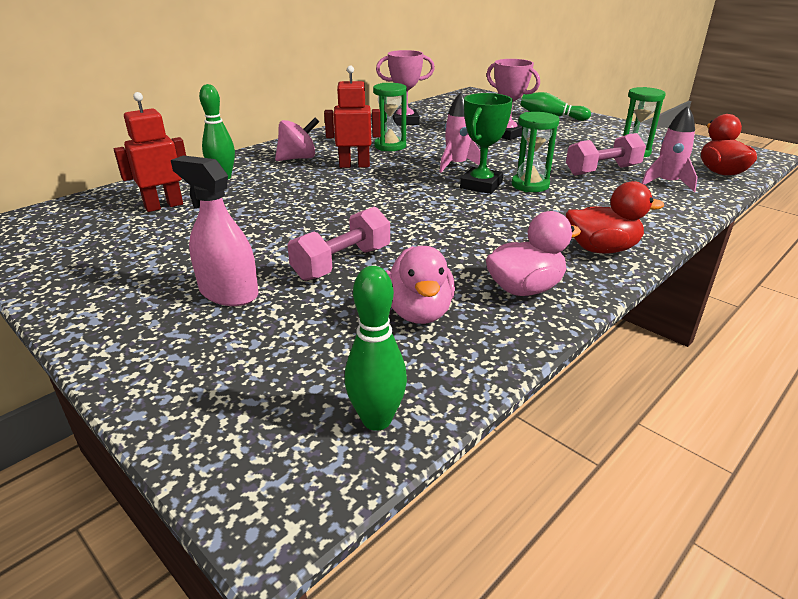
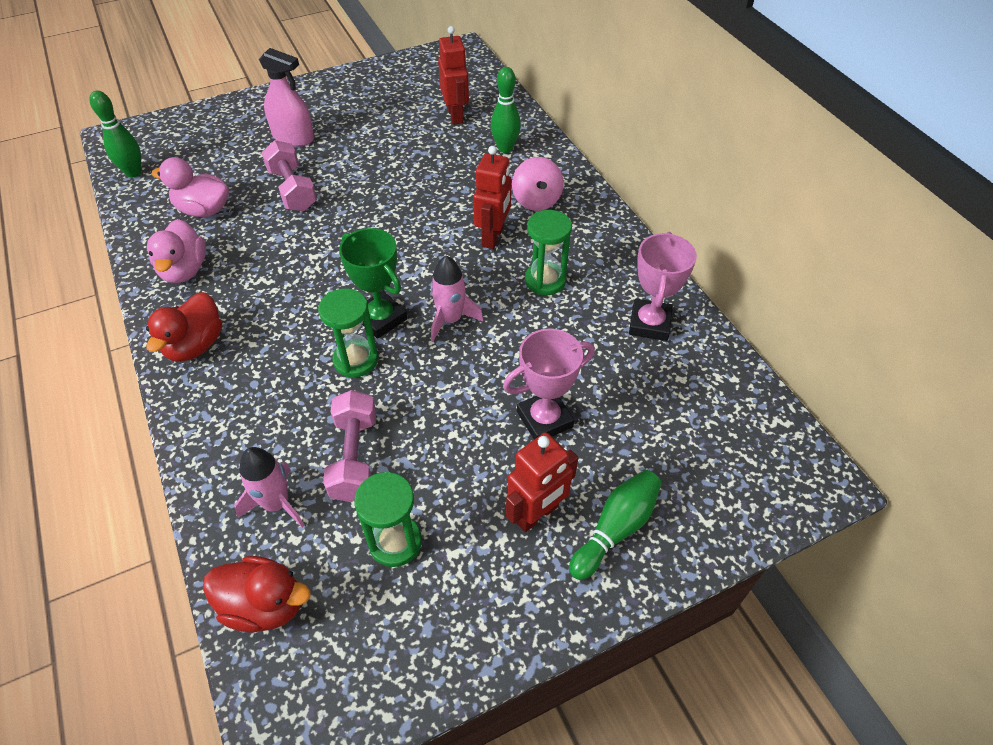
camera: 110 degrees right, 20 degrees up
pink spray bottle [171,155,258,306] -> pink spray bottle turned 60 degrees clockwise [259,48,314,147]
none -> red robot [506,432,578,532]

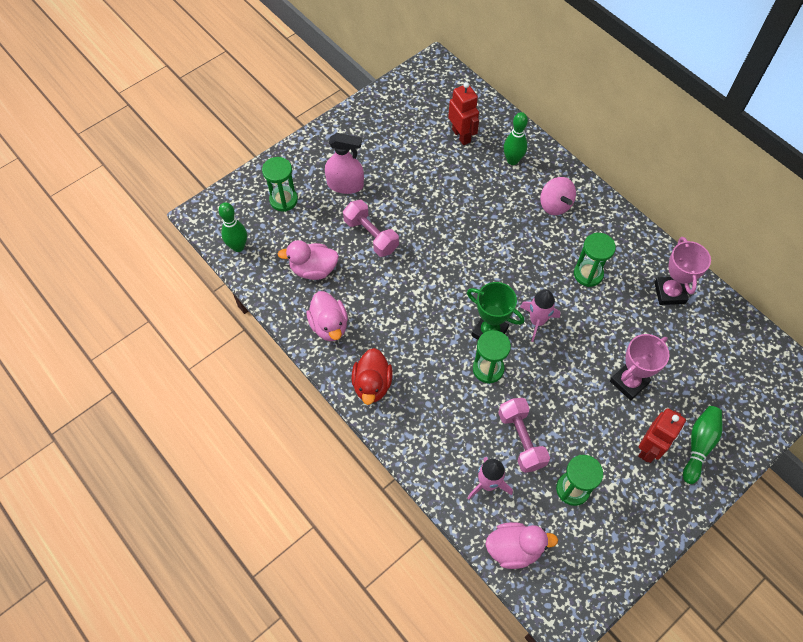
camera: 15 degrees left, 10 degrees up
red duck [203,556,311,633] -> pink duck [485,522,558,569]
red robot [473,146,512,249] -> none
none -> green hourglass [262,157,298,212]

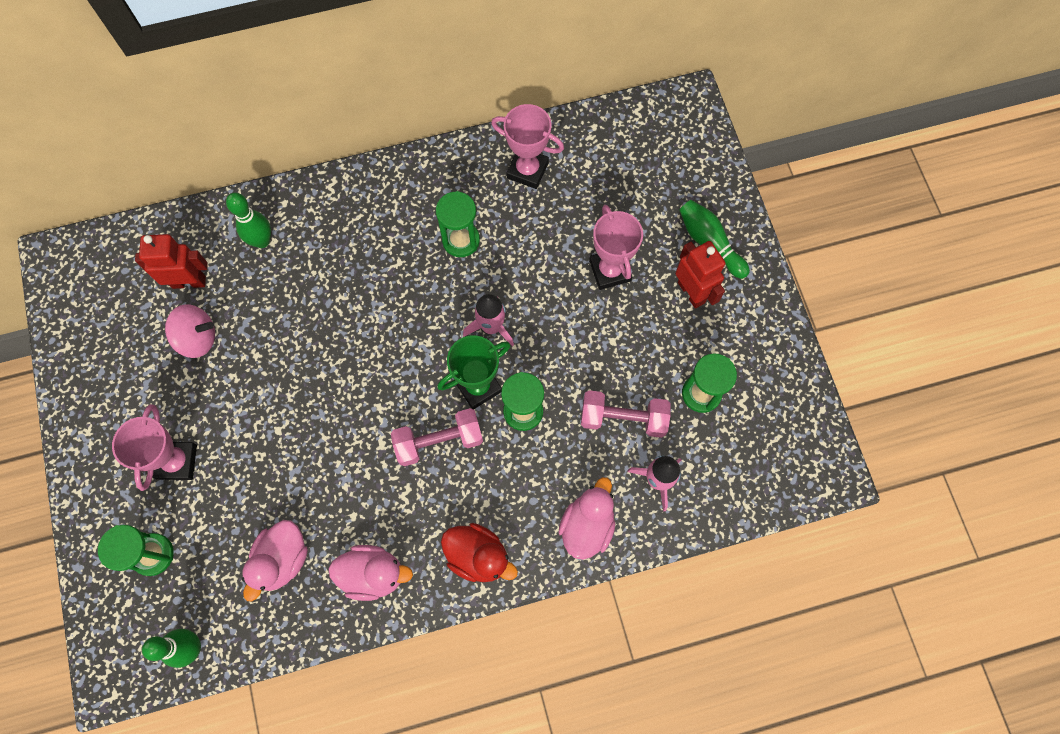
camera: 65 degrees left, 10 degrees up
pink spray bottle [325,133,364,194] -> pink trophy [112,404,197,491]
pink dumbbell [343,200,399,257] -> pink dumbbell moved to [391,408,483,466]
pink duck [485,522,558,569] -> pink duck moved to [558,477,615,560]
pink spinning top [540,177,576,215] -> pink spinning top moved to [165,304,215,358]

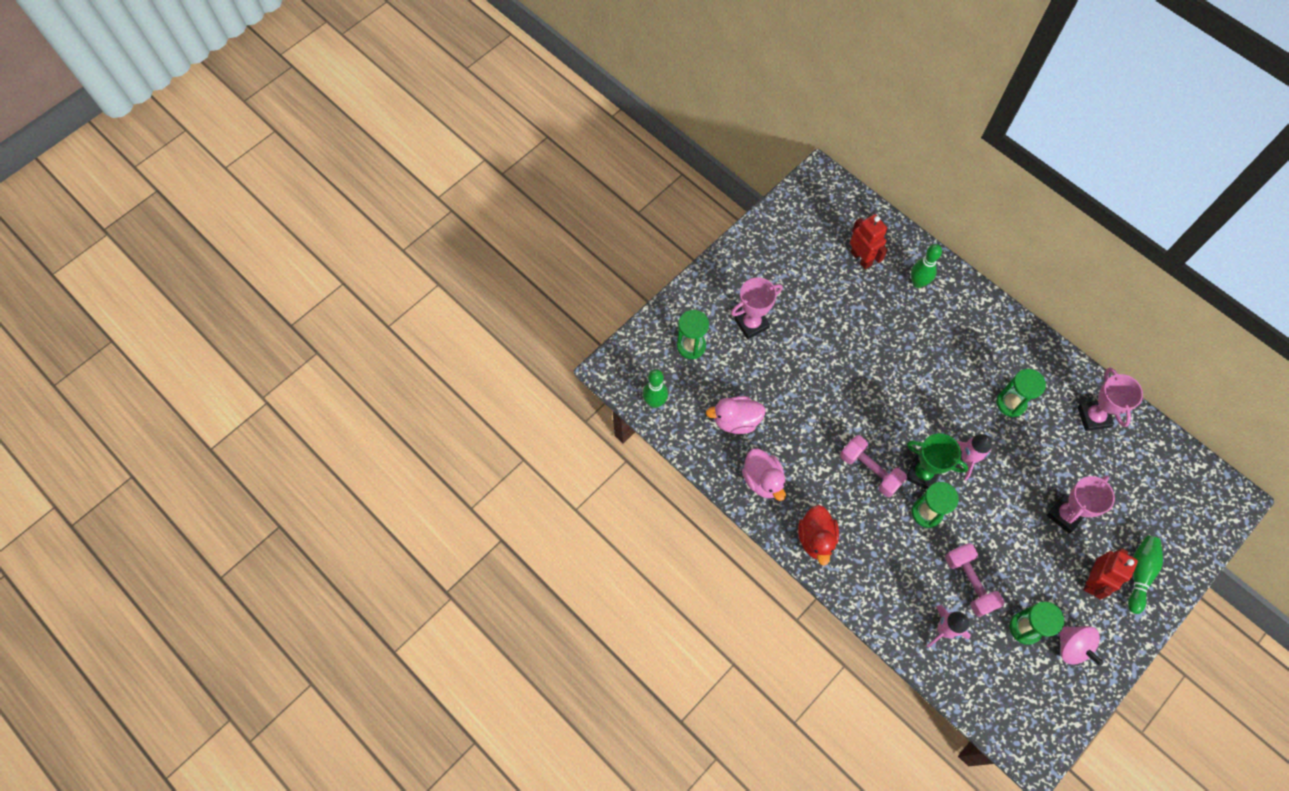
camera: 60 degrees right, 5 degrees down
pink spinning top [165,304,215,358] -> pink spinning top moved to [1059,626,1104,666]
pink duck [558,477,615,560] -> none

------------------------------

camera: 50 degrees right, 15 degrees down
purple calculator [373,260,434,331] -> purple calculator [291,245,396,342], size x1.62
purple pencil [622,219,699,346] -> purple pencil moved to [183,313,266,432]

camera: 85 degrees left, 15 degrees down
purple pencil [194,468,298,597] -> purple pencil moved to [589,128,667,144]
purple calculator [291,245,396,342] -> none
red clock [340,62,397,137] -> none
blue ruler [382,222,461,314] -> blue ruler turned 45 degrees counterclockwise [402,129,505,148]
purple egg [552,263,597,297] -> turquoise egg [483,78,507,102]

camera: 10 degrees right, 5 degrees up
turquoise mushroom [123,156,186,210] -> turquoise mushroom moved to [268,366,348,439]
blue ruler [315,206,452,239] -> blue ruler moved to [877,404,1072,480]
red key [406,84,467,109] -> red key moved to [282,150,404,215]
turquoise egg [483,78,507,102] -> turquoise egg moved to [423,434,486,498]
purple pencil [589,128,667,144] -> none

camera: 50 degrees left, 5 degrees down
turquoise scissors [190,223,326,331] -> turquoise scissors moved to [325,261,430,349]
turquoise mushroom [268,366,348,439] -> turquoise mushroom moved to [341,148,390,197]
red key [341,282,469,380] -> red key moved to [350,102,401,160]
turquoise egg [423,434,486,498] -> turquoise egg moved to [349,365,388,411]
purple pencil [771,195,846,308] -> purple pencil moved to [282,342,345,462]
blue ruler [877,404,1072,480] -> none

------------------------------

* [Task directions]: Keeping every character as it is, restate the lines above that run from the line with "camera: 50 degrees right, 15 degrees down" through the line with "blue ruler [877,404,1072,480] -> none", both included, and nothing else.

* [Solution to the exercise]:
camera: 50 degrees right, 15 degrees down
purple calculator [373,260,434,331] -> purple calculator [291,245,396,342], size x1.62
purple pencil [622,219,699,346] -> purple pencil moved to [183,313,266,432]

camera: 85 degrees left, 15 degrees down
purple pencil [194,468,298,597] -> purple pencil moved to [589,128,667,144]
purple calculator [291,245,396,342] -> none
red clock [340,62,397,137] -> none
blue ruler [382,222,461,314] -> blue ruler turned 45 degrees counterclockwise [402,129,505,148]
purple egg [552,263,597,297] -> turquoise egg [483,78,507,102]

camera: 10 degrees right, 5 degrees up
turquoise mushroom [123,156,186,210] -> turquoise mushroom moved to [268,366,348,439]
blue ruler [315,206,452,239] -> blue ruler moved to [877,404,1072,480]
red key [406,84,467,109] -> red key moved to [282,150,404,215]
turquoise egg [483,78,507,102] -> turquoise egg moved to [423,434,486,498]
purple pencil [589,128,667,144] -> none

camera: 50 degrees left, 5 degrees down
turquoise scissors [190,223,326,331] -> turquoise scissors moved to [325,261,430,349]
turquoise mushroom [268,366,348,439] -> turquoise mushroom moved to [341,148,390,197]
red key [341,282,469,380] -> red key moved to [350,102,401,160]
turquoise egg [423,434,486,498] -> turquoise egg moved to [349,365,388,411]
purple pencil [771,195,846,308] -> purple pencil moved to [282,342,345,462]
blue ruler [877,404,1072,480] -> none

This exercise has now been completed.